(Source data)
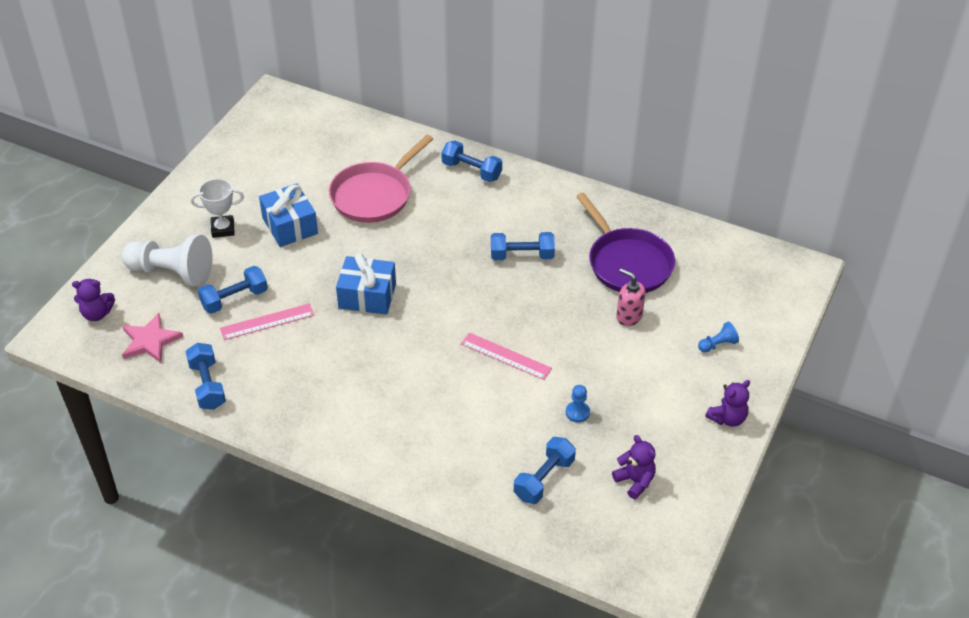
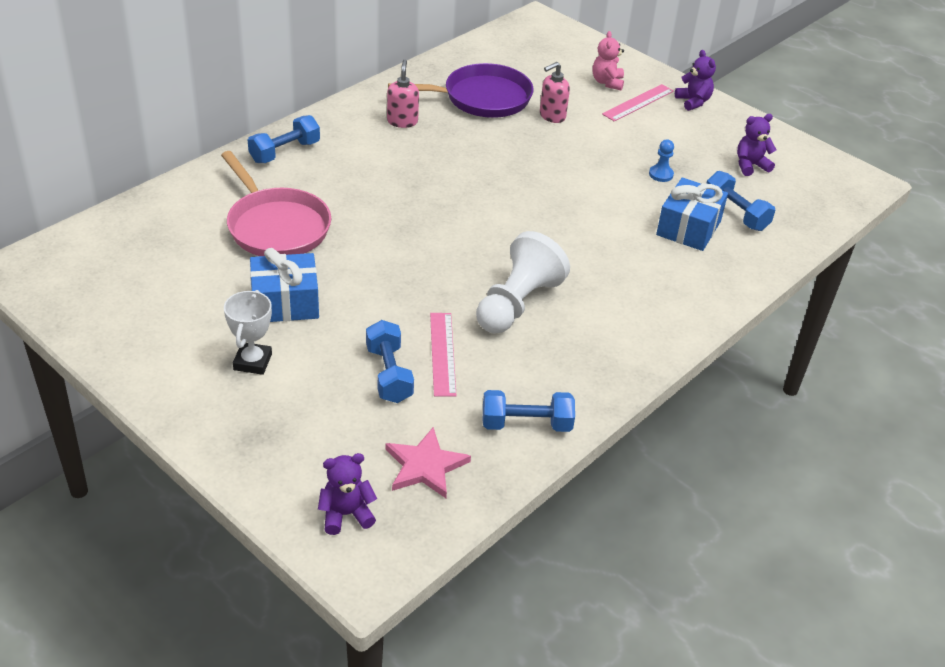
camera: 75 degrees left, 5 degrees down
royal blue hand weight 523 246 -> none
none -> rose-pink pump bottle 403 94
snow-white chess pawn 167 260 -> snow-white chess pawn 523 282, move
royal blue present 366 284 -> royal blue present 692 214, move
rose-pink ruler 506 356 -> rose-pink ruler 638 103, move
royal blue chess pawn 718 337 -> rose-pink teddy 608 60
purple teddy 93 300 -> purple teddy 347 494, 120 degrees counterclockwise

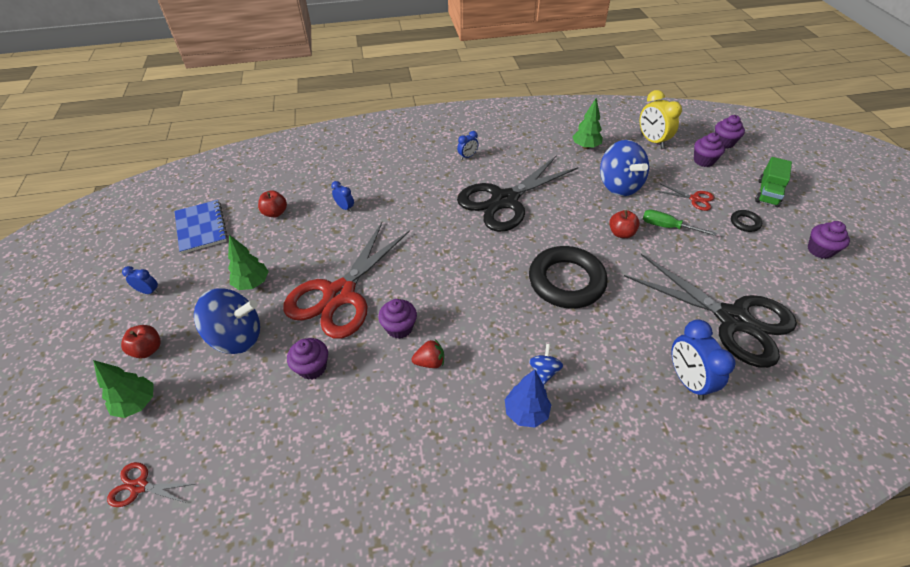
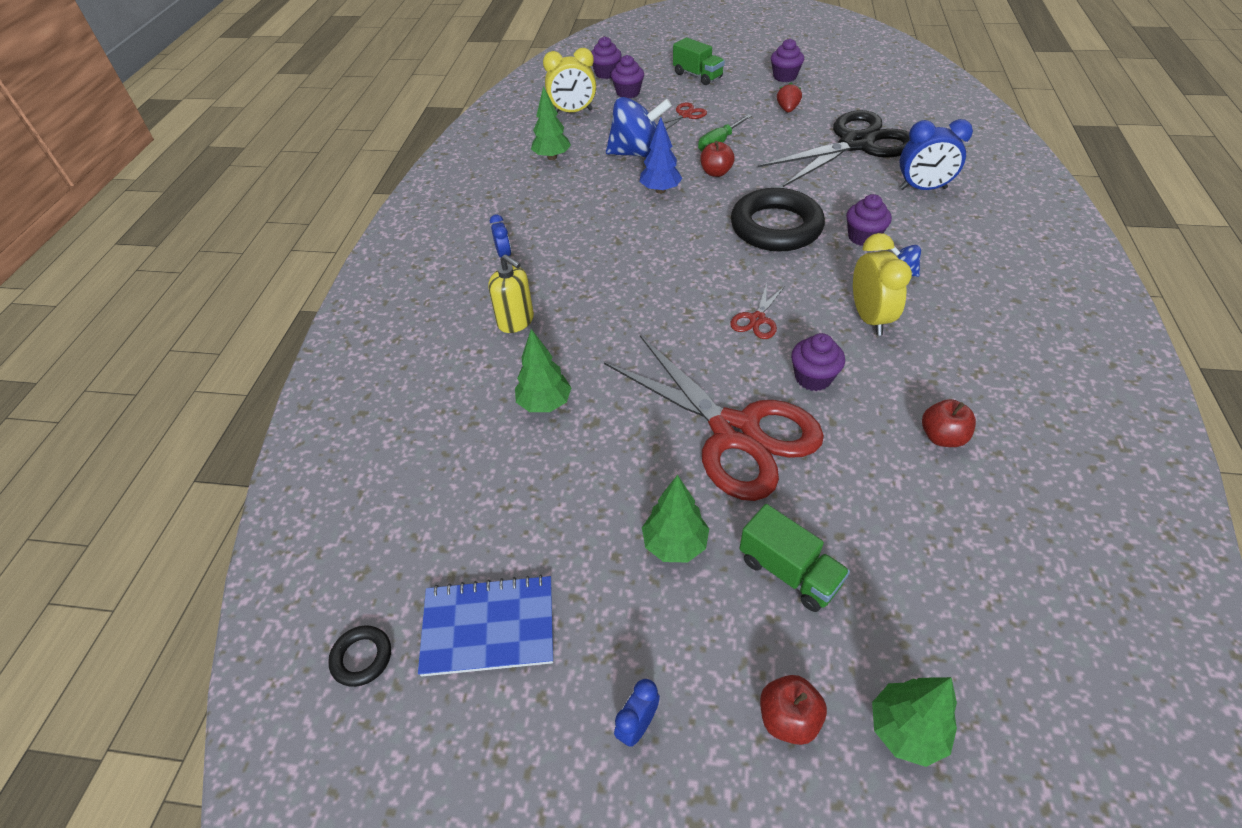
camera: 70 degrees left, 0 degrees up
ebony pair of scissors 518 193 -> none
none -> yellow pump bottle 511 293
none -> yellow alarm clock 882 284
red pair of scissors 151 484 -> red pair of scissors 757 311, move
red toy apple 272 203 -> red toy apple 949 423, move
purple fairy cake 307 359 -> purple fairy cake 869 220, move
red toy strawberry 427 353 -> red toy strawberry 789 97, move
royal blue toy tree 528 398 -> royal blue toy tree 661 155, move
ebony torus 746 221 -> ebony torus 359 656, move
royal blue toy top 227 321 -> leaf-green truck 794 558
royal blue alarm clock 342 196 -> leaf-green toy tree 543 370

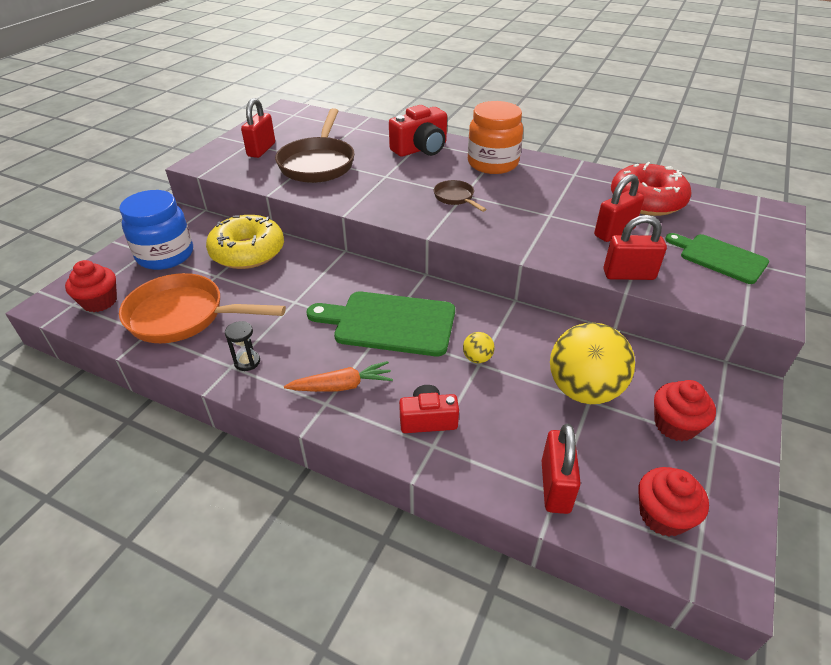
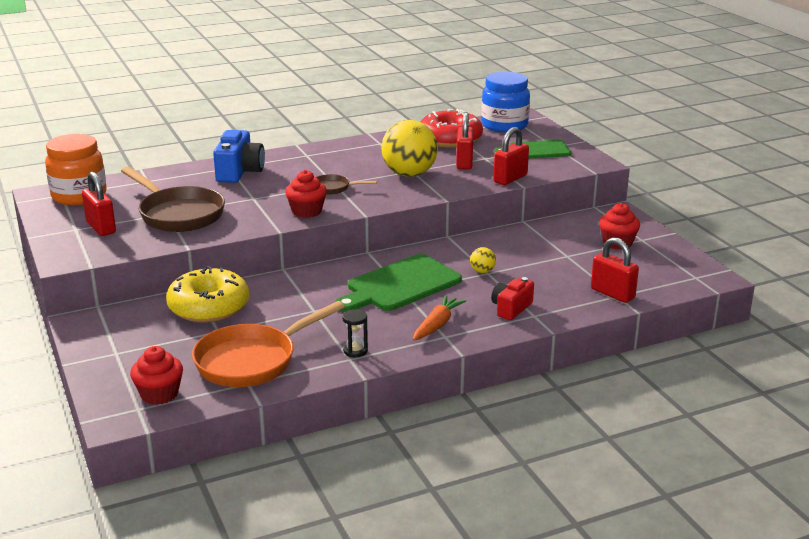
camera: 50 degrees left, 15 degrees down
royal blue jar 156 230 -> royal blue jar 505 102, move
orange jar 495 137 -> orange jar 76 169, move
yellow play ball 592 363 -> yellow play ball 409 148, move
red fairy cake 673 502 -> red fairy cake 306 194, move
red camera 418 131 -> royal blue camera 239 156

# [EXERCISE REQUIREMENTS]
Write out every record above exactly, leaving no picture in the result.

# [SOLVED PROBLEM]
camera: 75 degrees left, 5 degrees down
royal blue hand weight 523 246 -> none
none -> rose-pink pump bottle 403 94
snow-white chess pawn 167 260 -> snow-white chess pawn 523 282, move
royal blue present 366 284 -> royal blue present 692 214, move
rose-pink ruler 506 356 -> rose-pink ruler 638 103, move
royal blue chess pawn 718 337 -> rose-pink teddy 608 60
purple teddy 93 300 -> purple teddy 347 494, 120 degrees counterclockwise

camera: 70 degrees left, 0 degrees up
ebony pair of scissors 518 193 -> none
none -> yellow pump bottle 511 293
none -> yellow alarm clock 882 284
red pair of scissors 151 484 -> red pair of scissors 757 311, move
red toy apple 272 203 -> red toy apple 949 423, move
purple fairy cake 307 359 -> purple fairy cake 869 220, move
red toy strawberry 427 353 -> red toy strawberry 789 97, move
royal blue toy tree 528 398 -> royal blue toy tree 661 155, move
ebony torus 746 221 -> ebony torus 359 656, move
royal blue toy top 227 321 -> leaf-green truck 794 558
royal blue alarm clock 342 196 -> leaf-green toy tree 543 370

camera: 50 degrees left, 15 degrees down
royal blue jar 156 230 -> royal blue jar 505 102, move
orange jar 495 137 -> orange jar 76 169, move
yellow play ball 592 363 -> yellow play ball 409 148, move
red fairy cake 673 502 -> red fairy cake 306 194, move
red camera 418 131 -> royal blue camera 239 156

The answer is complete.